> **REQUIREMENT**
In the entries below, the lines from the one with "yellow trapezoid: rotated" through the one with "purple star: moved 30 px down" are to be copied exactly; both ends count.

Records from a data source
#####

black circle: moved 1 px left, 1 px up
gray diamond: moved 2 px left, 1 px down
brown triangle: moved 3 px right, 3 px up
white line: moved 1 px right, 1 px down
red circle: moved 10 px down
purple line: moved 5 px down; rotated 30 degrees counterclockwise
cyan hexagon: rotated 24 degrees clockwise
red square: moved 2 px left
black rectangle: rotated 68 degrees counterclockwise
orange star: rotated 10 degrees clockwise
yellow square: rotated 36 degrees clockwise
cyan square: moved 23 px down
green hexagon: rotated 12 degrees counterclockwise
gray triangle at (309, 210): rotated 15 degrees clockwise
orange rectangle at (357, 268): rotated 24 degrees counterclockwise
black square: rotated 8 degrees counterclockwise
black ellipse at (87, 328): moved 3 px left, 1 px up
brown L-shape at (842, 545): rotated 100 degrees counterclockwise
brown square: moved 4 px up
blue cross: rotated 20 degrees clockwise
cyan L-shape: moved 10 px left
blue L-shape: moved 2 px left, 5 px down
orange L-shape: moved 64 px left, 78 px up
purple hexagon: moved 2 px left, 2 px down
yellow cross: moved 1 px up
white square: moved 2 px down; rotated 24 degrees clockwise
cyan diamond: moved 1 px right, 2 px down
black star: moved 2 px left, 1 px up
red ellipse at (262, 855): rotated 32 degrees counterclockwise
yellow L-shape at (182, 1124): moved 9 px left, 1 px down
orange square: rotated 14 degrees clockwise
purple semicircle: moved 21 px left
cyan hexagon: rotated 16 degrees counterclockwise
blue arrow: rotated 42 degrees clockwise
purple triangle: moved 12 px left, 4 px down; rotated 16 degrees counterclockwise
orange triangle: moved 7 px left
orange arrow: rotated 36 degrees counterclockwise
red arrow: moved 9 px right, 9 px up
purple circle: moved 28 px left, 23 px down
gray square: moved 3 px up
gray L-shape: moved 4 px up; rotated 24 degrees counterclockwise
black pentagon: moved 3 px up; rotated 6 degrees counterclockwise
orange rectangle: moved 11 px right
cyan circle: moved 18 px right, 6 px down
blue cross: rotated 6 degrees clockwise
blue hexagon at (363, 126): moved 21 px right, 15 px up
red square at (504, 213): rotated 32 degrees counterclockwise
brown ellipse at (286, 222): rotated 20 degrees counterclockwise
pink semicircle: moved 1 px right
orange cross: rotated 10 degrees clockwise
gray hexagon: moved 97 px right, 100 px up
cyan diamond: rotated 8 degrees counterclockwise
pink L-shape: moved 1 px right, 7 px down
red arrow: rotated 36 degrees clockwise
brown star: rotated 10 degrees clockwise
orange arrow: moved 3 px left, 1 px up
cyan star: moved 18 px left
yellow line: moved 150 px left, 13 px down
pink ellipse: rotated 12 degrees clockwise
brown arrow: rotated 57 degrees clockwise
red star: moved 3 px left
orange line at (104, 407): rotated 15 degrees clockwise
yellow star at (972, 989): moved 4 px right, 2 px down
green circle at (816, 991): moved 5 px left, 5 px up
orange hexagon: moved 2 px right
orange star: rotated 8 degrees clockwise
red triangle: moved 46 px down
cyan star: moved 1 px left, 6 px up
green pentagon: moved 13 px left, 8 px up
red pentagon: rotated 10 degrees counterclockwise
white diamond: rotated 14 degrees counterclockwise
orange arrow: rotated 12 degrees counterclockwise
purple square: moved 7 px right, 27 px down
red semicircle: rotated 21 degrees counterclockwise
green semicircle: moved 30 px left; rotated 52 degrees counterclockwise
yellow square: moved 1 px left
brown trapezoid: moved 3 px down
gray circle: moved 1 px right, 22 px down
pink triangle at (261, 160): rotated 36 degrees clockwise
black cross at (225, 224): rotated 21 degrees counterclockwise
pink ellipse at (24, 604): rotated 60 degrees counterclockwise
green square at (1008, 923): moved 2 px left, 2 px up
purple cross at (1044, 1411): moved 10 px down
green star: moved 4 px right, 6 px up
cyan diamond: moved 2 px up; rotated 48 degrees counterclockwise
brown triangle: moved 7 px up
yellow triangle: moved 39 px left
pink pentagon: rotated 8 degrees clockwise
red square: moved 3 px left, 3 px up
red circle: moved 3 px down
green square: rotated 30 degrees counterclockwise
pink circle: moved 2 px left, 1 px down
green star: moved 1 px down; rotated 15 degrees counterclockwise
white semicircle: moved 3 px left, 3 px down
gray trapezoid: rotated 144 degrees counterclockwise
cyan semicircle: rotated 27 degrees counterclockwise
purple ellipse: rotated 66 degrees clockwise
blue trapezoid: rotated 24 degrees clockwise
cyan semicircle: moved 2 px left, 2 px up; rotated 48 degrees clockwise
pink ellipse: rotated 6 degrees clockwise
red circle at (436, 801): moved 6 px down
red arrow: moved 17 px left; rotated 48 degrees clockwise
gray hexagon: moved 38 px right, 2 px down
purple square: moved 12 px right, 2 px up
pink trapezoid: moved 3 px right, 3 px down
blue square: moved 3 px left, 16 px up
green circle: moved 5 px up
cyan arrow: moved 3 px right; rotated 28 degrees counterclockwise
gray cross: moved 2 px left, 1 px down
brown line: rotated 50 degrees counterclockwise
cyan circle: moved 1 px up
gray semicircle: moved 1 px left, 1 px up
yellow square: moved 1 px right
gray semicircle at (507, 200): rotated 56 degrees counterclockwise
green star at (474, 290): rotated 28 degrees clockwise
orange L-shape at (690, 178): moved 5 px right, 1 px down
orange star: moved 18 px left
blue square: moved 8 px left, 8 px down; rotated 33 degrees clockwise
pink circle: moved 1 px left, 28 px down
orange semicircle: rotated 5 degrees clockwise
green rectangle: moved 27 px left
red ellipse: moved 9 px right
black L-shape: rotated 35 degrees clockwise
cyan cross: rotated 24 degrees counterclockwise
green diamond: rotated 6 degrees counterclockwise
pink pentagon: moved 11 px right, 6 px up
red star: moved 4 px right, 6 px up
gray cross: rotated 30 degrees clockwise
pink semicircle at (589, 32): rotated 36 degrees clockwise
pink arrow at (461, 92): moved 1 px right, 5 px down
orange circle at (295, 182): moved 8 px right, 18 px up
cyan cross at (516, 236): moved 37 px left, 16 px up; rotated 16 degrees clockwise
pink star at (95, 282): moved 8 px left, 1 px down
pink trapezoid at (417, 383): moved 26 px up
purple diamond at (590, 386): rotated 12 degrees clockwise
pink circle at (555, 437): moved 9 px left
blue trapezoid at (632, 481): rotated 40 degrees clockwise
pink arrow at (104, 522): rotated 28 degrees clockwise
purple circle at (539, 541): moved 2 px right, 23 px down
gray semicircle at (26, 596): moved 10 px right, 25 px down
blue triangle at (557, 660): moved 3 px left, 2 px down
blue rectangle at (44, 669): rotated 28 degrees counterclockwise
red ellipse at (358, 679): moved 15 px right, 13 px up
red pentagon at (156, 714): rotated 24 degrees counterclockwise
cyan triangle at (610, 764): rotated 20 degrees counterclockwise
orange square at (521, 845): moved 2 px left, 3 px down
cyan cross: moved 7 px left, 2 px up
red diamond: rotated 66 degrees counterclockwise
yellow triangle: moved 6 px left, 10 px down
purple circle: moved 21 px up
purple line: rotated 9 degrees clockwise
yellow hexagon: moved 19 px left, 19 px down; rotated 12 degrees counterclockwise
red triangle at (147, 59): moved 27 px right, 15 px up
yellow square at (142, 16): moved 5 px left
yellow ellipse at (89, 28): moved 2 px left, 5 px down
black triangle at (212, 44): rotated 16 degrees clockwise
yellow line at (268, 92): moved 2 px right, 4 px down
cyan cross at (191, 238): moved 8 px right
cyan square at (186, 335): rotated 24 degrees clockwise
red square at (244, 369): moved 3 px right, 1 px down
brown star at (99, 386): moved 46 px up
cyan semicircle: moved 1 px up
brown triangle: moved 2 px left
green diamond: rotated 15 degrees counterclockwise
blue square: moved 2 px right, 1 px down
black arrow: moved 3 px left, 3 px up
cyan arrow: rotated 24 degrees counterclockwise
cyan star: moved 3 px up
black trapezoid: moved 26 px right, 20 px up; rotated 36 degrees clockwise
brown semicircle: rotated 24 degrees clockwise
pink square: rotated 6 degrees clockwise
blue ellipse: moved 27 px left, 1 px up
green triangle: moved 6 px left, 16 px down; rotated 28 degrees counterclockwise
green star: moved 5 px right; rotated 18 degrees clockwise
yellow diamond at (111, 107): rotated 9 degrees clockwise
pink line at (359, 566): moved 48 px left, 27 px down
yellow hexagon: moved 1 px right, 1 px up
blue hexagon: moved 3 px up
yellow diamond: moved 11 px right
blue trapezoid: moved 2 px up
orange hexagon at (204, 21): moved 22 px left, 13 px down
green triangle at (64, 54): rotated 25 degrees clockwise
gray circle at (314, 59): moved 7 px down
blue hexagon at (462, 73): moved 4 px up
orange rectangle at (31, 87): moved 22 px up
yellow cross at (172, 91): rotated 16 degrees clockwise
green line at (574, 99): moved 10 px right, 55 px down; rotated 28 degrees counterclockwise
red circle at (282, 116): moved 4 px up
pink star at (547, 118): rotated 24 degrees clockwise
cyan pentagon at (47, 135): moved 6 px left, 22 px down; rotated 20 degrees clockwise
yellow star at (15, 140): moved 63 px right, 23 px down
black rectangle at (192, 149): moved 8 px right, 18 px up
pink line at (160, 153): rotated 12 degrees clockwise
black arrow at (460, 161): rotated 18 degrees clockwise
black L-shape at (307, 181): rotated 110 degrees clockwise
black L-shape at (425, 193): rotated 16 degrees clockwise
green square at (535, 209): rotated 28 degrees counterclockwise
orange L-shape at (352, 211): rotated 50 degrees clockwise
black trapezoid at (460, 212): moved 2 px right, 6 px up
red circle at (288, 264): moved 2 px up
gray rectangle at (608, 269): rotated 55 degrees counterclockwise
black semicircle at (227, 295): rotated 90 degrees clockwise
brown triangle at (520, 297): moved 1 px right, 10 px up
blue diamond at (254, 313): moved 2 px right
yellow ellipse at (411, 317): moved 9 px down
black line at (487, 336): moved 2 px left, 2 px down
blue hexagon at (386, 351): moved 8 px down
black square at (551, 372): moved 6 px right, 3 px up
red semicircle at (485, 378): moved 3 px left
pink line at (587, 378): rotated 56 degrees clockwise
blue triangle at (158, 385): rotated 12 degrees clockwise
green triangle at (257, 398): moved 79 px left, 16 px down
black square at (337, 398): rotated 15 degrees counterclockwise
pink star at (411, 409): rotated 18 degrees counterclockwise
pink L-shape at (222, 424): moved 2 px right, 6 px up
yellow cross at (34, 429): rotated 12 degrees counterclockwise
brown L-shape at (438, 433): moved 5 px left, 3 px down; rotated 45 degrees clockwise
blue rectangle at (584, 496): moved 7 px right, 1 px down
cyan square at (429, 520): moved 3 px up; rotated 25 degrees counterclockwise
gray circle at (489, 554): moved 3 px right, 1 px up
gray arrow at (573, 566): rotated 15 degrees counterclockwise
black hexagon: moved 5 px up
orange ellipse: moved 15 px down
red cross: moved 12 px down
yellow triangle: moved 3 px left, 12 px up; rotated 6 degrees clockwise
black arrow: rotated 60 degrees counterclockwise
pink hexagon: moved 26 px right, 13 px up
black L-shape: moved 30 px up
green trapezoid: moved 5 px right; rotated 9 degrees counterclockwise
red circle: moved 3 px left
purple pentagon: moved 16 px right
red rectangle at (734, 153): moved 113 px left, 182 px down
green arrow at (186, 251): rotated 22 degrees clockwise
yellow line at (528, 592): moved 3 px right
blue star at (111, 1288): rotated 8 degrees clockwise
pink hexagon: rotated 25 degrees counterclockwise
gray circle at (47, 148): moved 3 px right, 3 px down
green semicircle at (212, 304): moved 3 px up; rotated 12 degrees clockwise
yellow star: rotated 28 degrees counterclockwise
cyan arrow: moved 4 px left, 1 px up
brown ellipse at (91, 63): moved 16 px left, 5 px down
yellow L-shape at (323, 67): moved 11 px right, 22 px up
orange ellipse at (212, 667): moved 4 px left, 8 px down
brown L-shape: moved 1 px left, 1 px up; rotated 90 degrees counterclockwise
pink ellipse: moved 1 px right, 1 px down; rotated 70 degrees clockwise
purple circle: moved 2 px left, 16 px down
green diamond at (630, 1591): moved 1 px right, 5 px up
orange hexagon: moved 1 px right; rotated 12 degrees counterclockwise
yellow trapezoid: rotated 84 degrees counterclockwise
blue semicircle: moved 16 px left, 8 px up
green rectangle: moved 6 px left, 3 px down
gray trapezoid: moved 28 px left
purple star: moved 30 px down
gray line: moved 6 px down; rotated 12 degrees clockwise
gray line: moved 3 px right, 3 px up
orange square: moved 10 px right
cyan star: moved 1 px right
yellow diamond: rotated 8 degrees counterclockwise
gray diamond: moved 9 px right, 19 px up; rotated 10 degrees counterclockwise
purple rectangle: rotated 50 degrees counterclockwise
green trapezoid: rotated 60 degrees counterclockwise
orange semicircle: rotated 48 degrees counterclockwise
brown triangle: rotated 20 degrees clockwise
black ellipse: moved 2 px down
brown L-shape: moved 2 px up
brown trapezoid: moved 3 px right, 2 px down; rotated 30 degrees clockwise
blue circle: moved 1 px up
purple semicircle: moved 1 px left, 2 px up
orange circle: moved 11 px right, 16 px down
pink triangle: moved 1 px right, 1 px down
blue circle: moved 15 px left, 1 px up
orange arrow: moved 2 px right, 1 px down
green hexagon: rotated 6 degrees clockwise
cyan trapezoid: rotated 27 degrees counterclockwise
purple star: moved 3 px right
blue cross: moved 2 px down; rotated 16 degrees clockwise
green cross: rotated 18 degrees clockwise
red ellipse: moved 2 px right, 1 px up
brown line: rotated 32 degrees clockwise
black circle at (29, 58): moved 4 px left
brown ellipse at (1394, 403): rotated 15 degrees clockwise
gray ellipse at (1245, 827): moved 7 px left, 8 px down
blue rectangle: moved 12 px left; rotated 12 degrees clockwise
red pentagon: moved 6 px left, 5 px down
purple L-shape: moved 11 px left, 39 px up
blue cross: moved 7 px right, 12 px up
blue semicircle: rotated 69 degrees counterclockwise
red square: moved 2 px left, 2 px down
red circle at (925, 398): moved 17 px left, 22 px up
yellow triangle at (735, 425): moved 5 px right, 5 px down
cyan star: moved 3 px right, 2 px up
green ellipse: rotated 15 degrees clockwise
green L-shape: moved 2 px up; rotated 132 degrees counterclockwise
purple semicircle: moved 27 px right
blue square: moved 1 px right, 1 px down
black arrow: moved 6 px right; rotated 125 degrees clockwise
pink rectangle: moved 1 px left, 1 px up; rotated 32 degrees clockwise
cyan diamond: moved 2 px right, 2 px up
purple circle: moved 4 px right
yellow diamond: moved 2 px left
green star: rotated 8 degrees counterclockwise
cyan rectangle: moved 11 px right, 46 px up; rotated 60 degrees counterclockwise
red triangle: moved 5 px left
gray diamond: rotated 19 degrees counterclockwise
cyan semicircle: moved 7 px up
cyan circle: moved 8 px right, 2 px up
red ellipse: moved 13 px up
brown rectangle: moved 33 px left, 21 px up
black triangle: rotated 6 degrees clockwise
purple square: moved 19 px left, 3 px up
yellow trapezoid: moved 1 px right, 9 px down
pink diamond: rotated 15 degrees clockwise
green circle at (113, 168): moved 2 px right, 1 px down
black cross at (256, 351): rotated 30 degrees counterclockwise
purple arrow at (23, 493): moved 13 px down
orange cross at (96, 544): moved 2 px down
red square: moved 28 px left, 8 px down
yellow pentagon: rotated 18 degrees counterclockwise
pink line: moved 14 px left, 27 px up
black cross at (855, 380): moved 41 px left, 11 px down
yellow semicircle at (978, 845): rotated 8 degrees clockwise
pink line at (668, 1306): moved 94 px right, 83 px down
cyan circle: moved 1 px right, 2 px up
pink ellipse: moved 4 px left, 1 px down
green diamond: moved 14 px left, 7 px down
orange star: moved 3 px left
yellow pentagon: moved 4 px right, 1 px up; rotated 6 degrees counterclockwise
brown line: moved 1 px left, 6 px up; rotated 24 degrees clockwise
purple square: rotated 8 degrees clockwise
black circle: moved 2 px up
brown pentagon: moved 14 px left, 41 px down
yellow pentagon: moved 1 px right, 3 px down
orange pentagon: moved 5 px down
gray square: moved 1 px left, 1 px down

#####

> **REPLY**
yellow trapezoid: rotated 84 degrees counterclockwise
blue semicircle: moved 16 px left, 8 px up
green rectangle: moved 6 px left, 3 px down
gray trapezoid: moved 28 px left
purple star: moved 30 px down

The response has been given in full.